Assignment: Reproduce the lines below verbatim. Pictures are to be omitted.

[Object displacement listings]
- - -
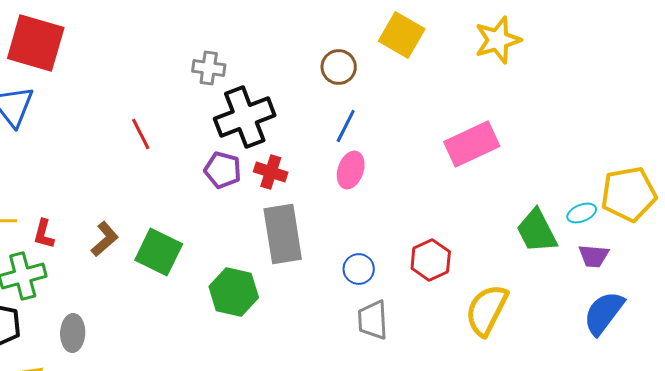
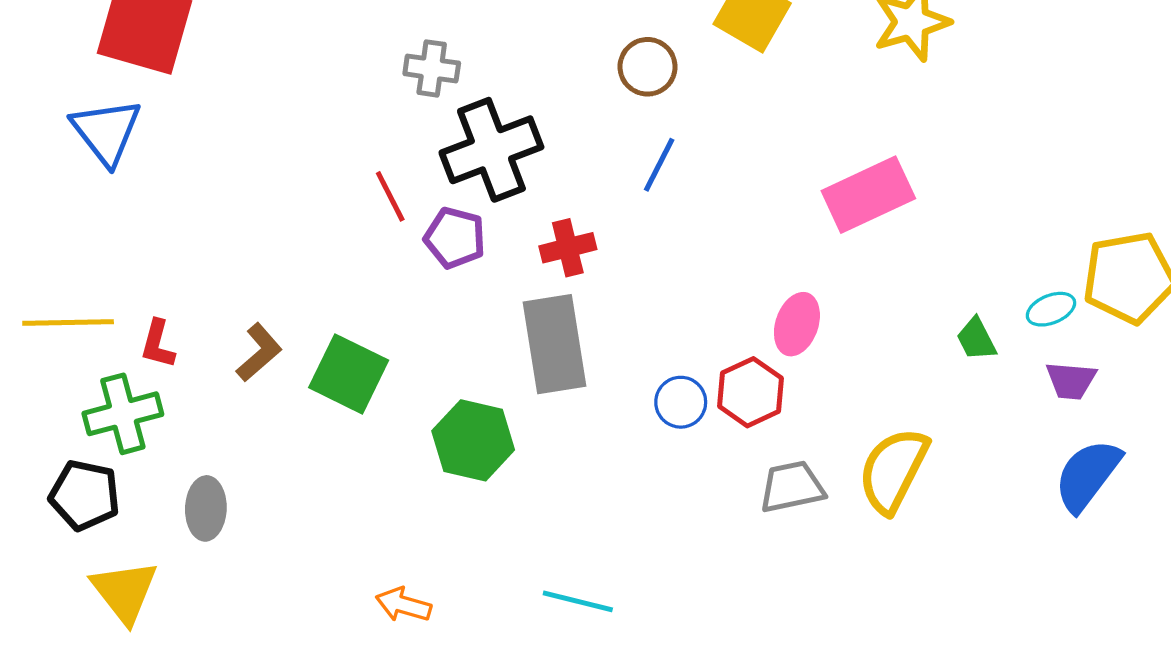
red line: (141, 134) -> (390, 196), moved
pink ellipse: (351, 170) -> (797, 324), moved
red cross: (271, 172) -> (568, 248), moved, turned -32
green trapezoid: (537, 231) -> (976, 339), size x0.6
red hexagon: (431, 260) -> (750, 392), moved
gray trapezoid: (373, 320) -> (792, 487), moved, turned 81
- - -
Result:
red line: (141, 134) -> (390, 196), moved
pink ellipse: (351, 170) -> (797, 324), moved
red cross: (271, 172) -> (568, 248), moved, turned -32
green trapezoid: (537, 231) -> (976, 339), size x0.6
red hexagon: (431, 260) -> (750, 392), moved
gray trapezoid: (373, 320) -> (792, 487), moved, turned 81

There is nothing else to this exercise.